*SUPPLIED ENTRIES*:
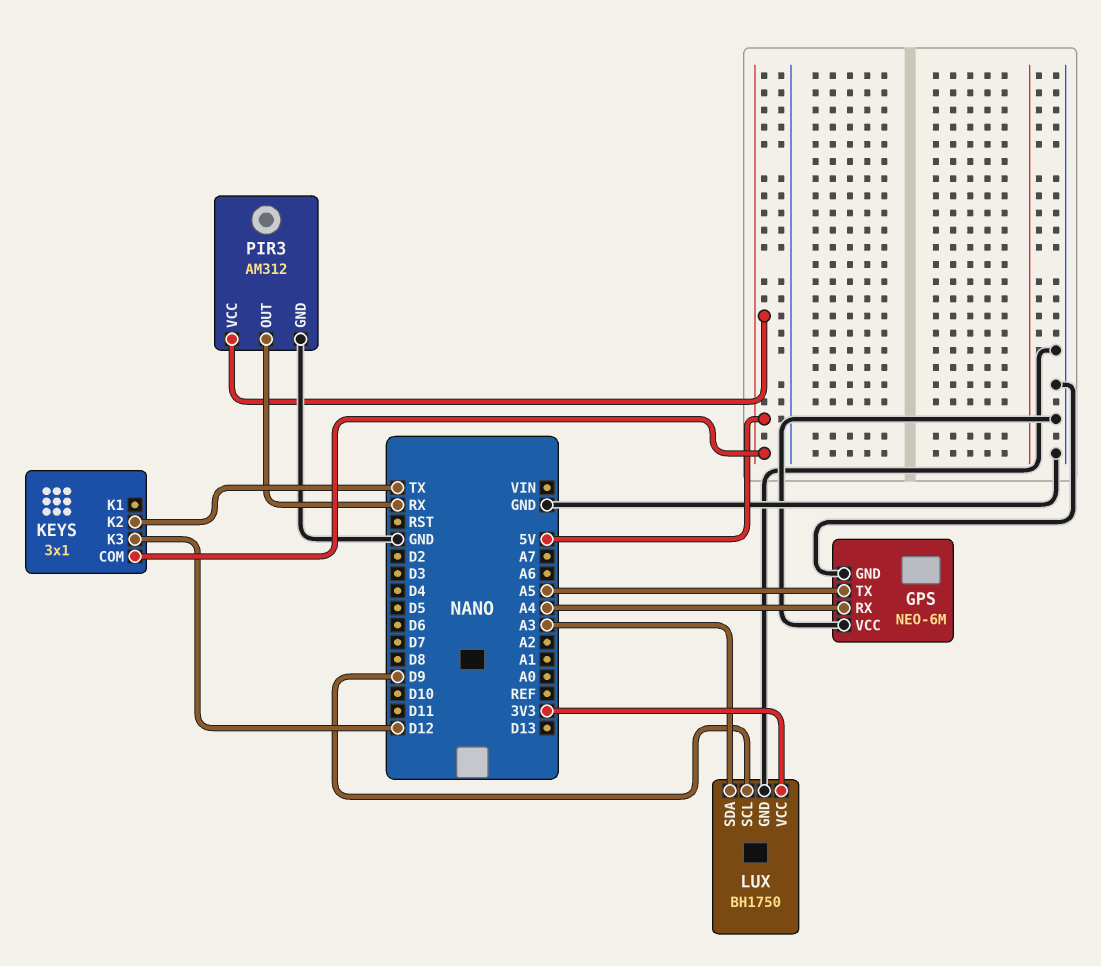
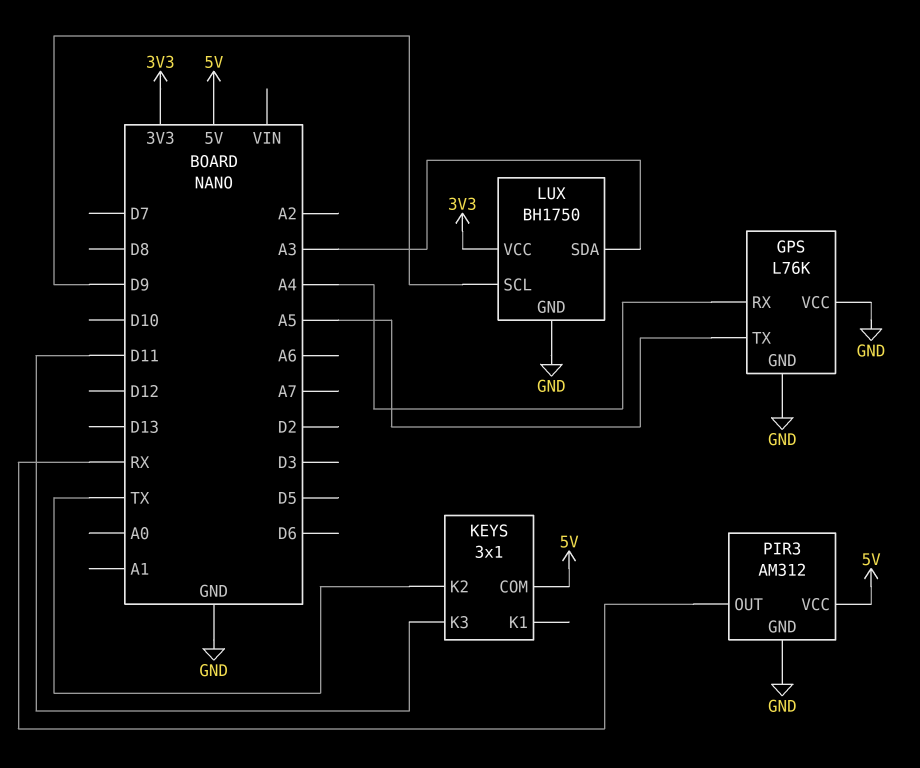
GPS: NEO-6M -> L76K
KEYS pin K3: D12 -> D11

* * *

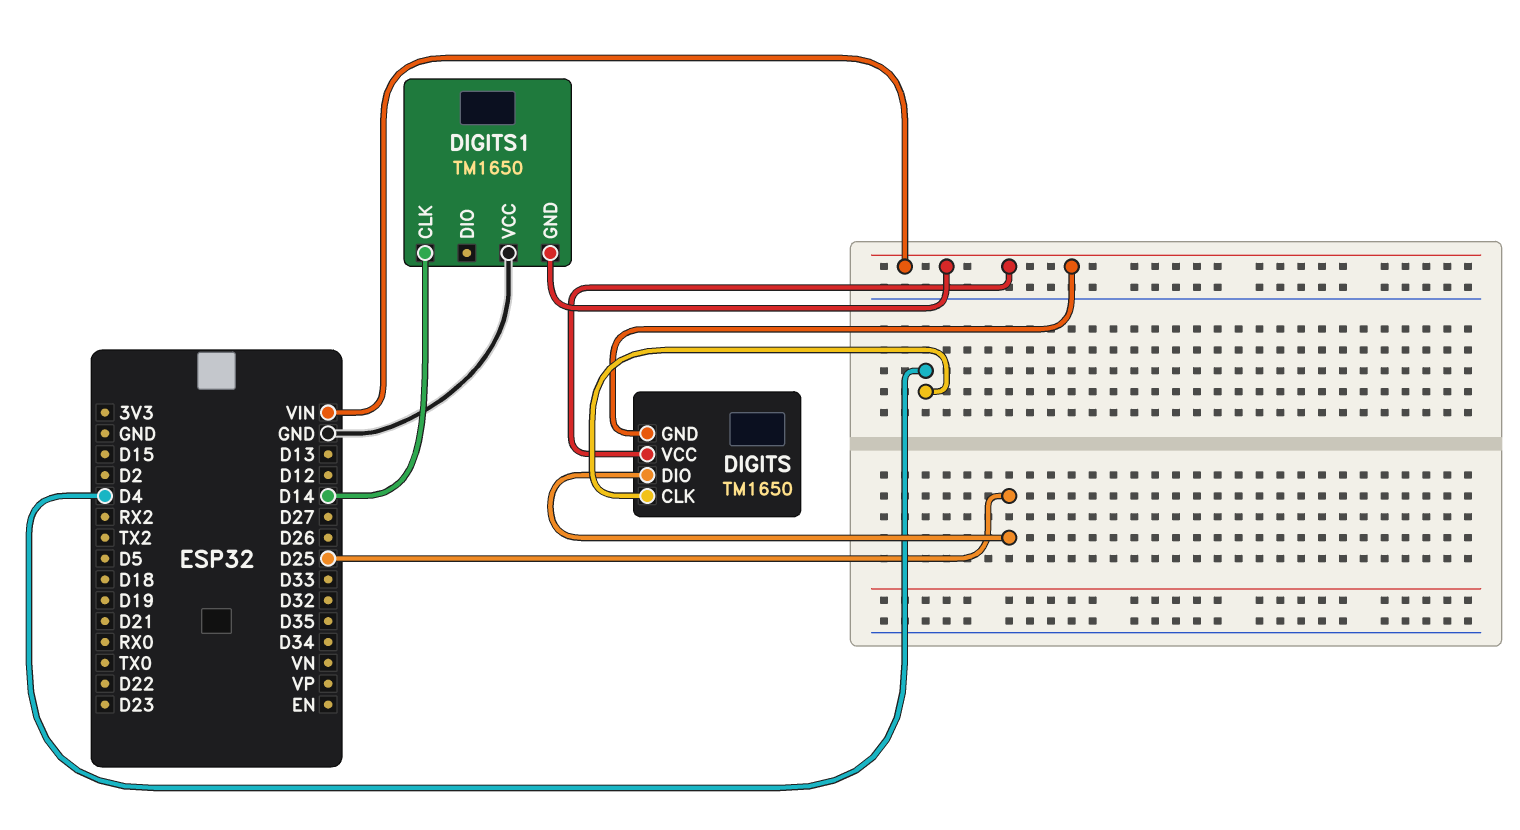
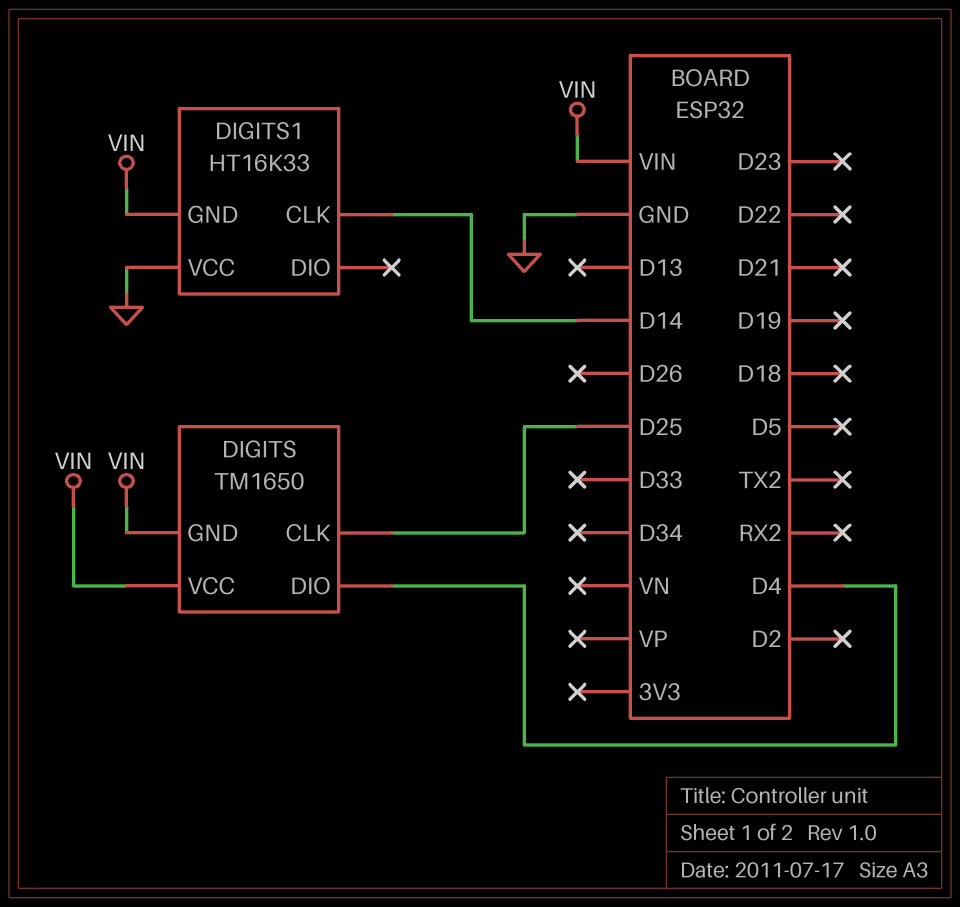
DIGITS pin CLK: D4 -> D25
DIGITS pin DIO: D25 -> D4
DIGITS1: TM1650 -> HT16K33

*TO DO*: All lines above from the one with "DIGITS pin CLK: D4 -> D25" to the one with "DIGITS1: TM1650 -> HT16K33", inclusive, should be copied exactly, and no other lines.

*FINISHED EXERCISE*:
DIGITS pin CLK: D4 -> D25
DIGITS pin DIO: D25 -> D4
DIGITS1: TM1650 -> HT16K33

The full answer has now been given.